> **STORED DATA**
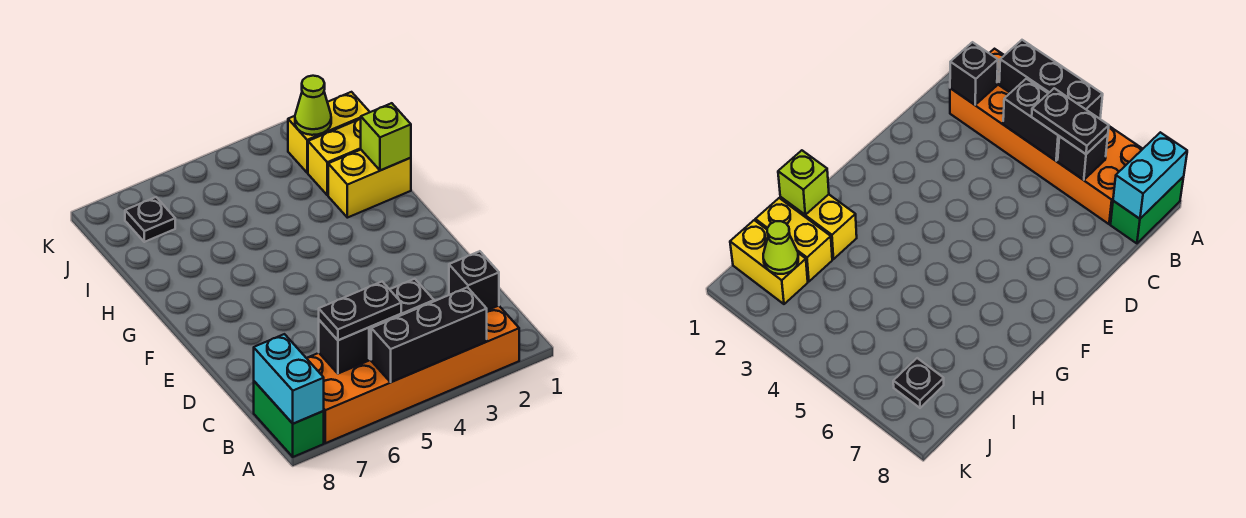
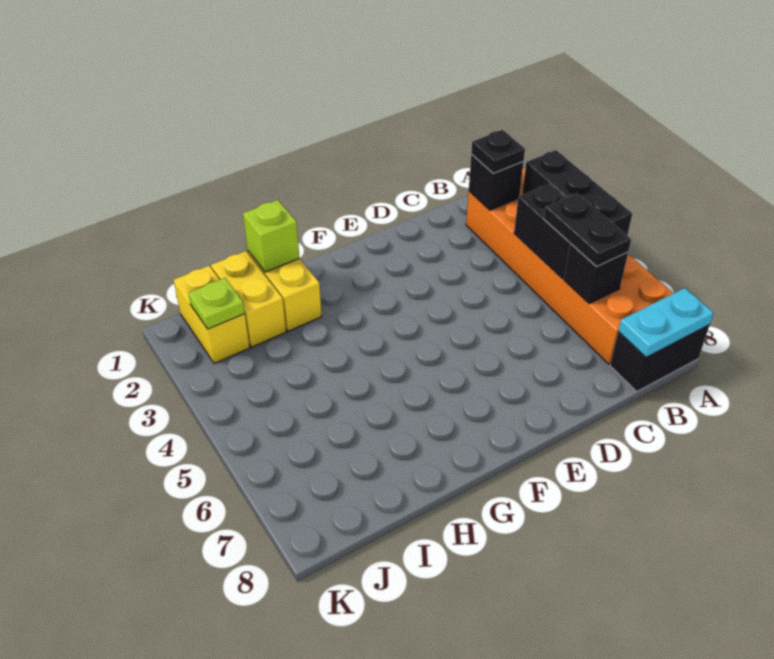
green brick A8:B8 level 1 -> black brick A8:B8 level 1
cyan brick A8:B8 level 2 -> cyan plate A8:B8 level 2
lime cone J2 level 2 -> lime plate J2 level 2
black plate J7 level 1 -> black plate B2 level 3

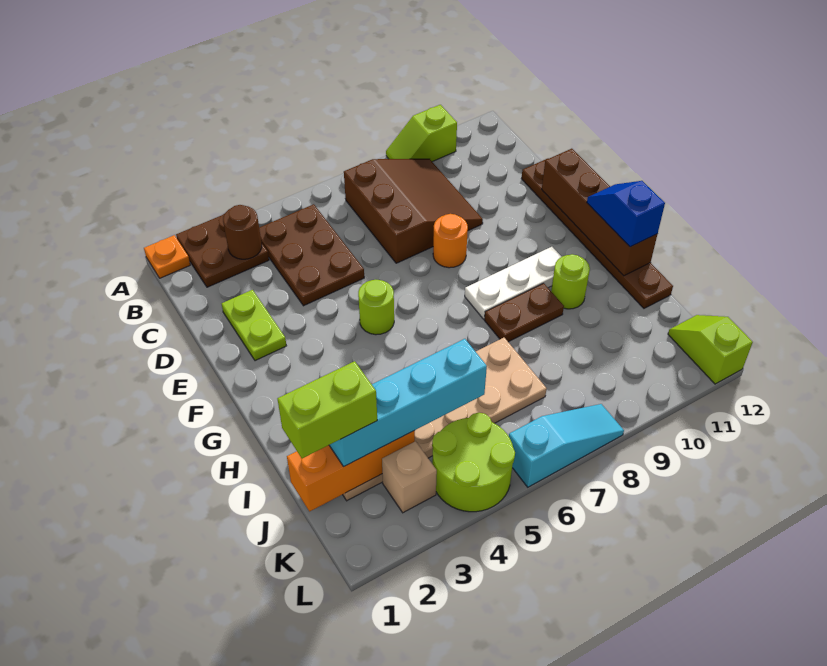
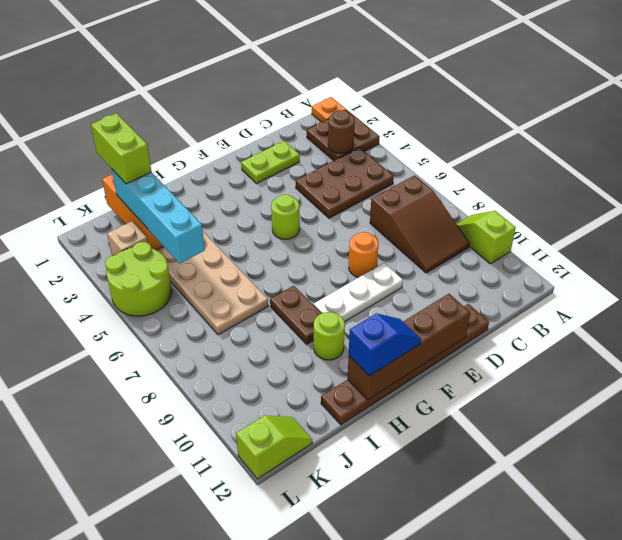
brown slope B7:D9 level 1 top 7 -> brown slope B7:C9 level 1 top 7
white plate G8:G10 level 1 -> white plate E9:G9 level 1
cyan slope L6:L8 level 1 top 6 -> none

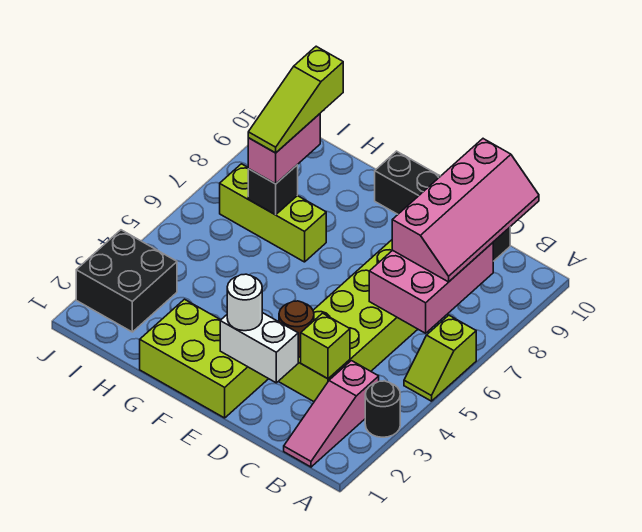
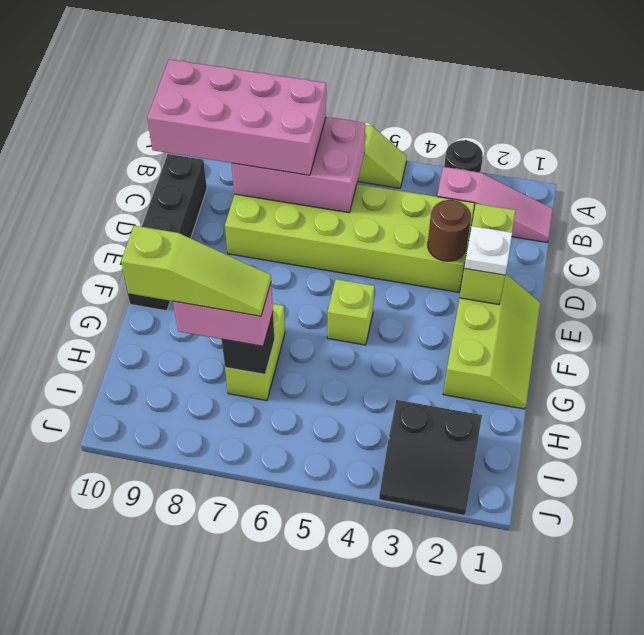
pink slope B7:C10 level 3 top C -> pink brick B7:C10 level 3
lime brick C3 level 2 -> lime brick F5 level 1
white brick D2:E2 level 2 -> lime brick D2:E2 level 2
lime brick E1:G2 level 1 -> lime slope E1:G2 level 1 top 2
white round brick E2 level 3 -> white plate E2 level 3
lime brick G7:I7 level 1 -> lime brick G7:H7 level 1
black brick I2:J3 level 1 -> black slope I2:J3 level 1 top I

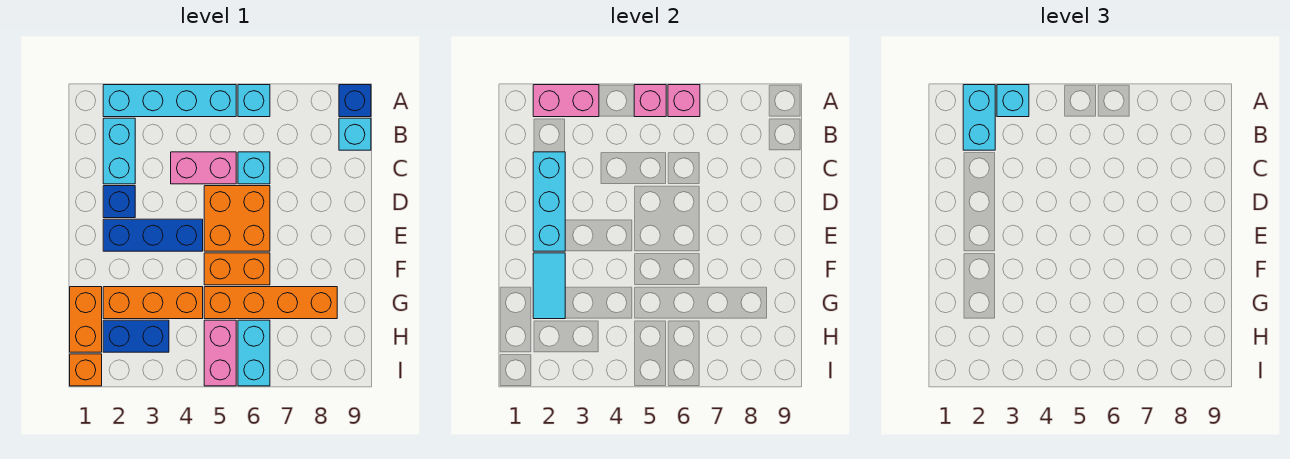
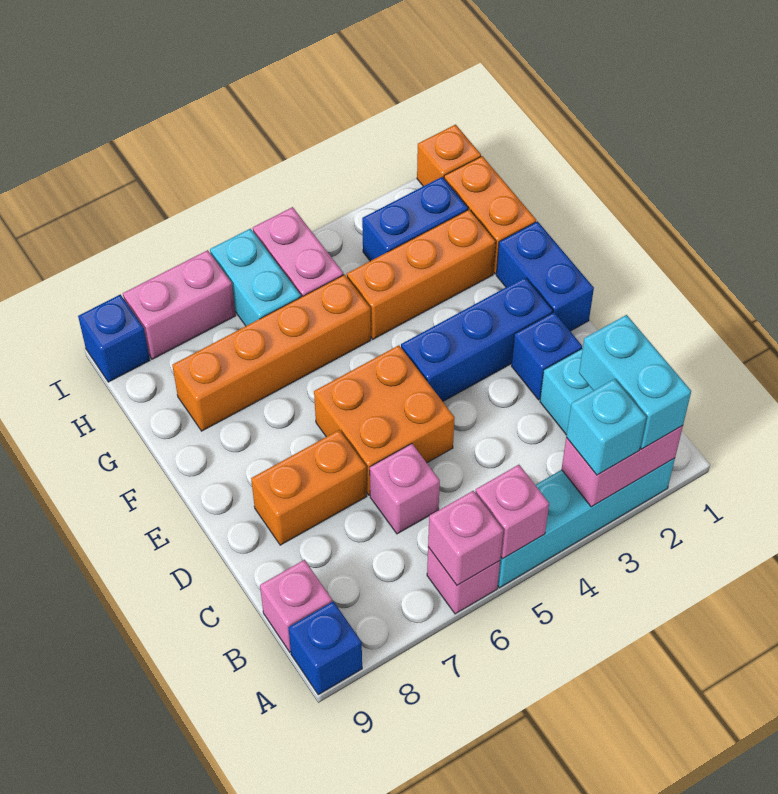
cyan brick A6 level 1 -> pink brick A6 level 1
cyan brick B9 level 1 -> pink brick B9 level 1
cyan brick C2:E2 level 2 -> none
pink brick C4:C5 level 1 -> pink brick I7:I8 level 1
cyan brick C6 level 1 -> pink brick C6 level 1
none -> blue brick E1:F1 level 1
cyan tile F2:G2 level 2 -> none
orange brick F5:F6 level 1 -> orange brick D7:D8 level 1
none -> blue brick I9 level 1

> **EXERCISE DETAILS**
Copy every line in the records above that contains the word "black".

> **ANSWER TO THE EXERCISE**
green brick A8:B8 level 1 -> black brick A8:B8 level 1
black plate J7 level 1 -> black plate B2 level 3
black brick I2:J3 level 1 -> black slope I2:J3 level 1 top I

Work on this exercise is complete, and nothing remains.